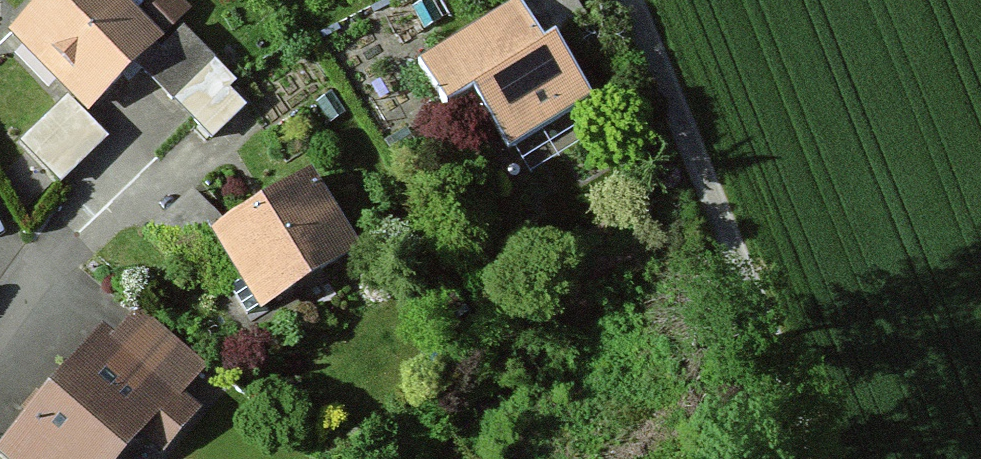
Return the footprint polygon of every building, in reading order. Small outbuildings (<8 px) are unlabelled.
[(136,0),(54,0),(21,32),(100,113),(176,40),(136,0)] [(536,5),(435,59),(463,110),(490,95),(518,147),(609,99),(575,36),(557,45),(536,5)] [(69,87),(24,135),(67,175),(112,127),(69,87)] [(228,88),(194,118),(213,138),(246,107),(228,88)] [(327,171),(225,229),(271,311),(374,254),(327,171)] [(102,326),(1,448),(15,458),(133,458),(148,440),(170,458),(206,415),(187,399),(214,366),(140,306),(115,336),(102,326)]
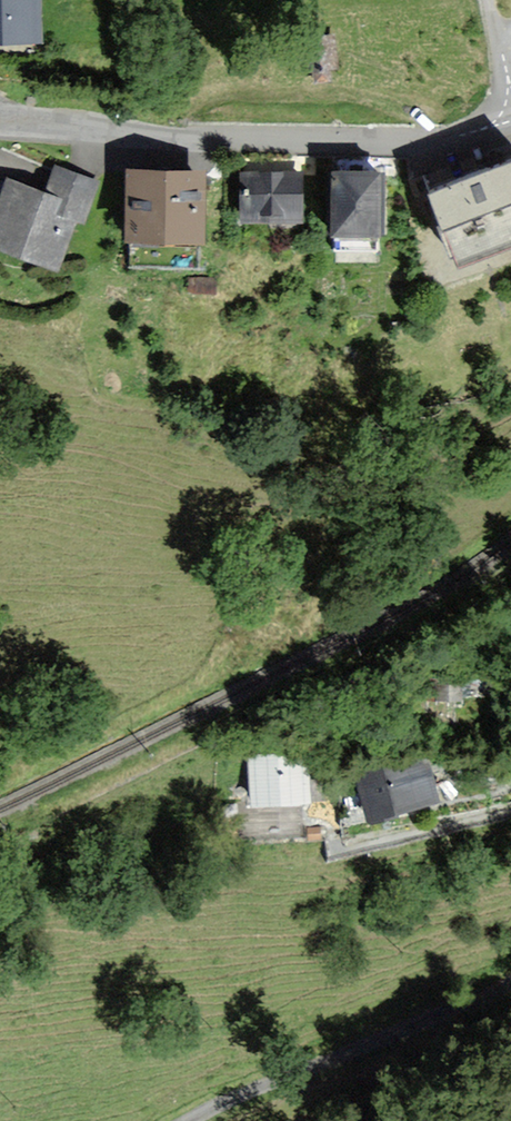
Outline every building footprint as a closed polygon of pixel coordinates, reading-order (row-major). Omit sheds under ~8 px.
-=-=-
Aim of the exercise:
Copy all the material exactly; omit images.

Result for this exercise:
Return the footprint polygon of every building, in reading order. Small outbuildings (<8 px) are unlabelled.
[(136,0),(54,0),(21,32),(100,113),(176,40),(136,0)] [(536,5),(435,59),(463,110),(490,95),(518,147),(609,99),(575,36),(557,45),(536,5)] [(69,87),(24,135),(67,175),(112,127),(69,87)] [(228,88),(194,118),(213,138),(246,107),(228,88)] [(327,171),(225,229),(271,311),(374,254),(327,171)] [(102,326),(1,448),(15,458),(133,458),(148,440),(170,458),(206,415),(187,399),(214,366),(140,306),(115,336),(102,326)]
Outline every building footprint as a closed polygon of pixel coordinates, reading-order (row-major). Omit sheds under ~8 px.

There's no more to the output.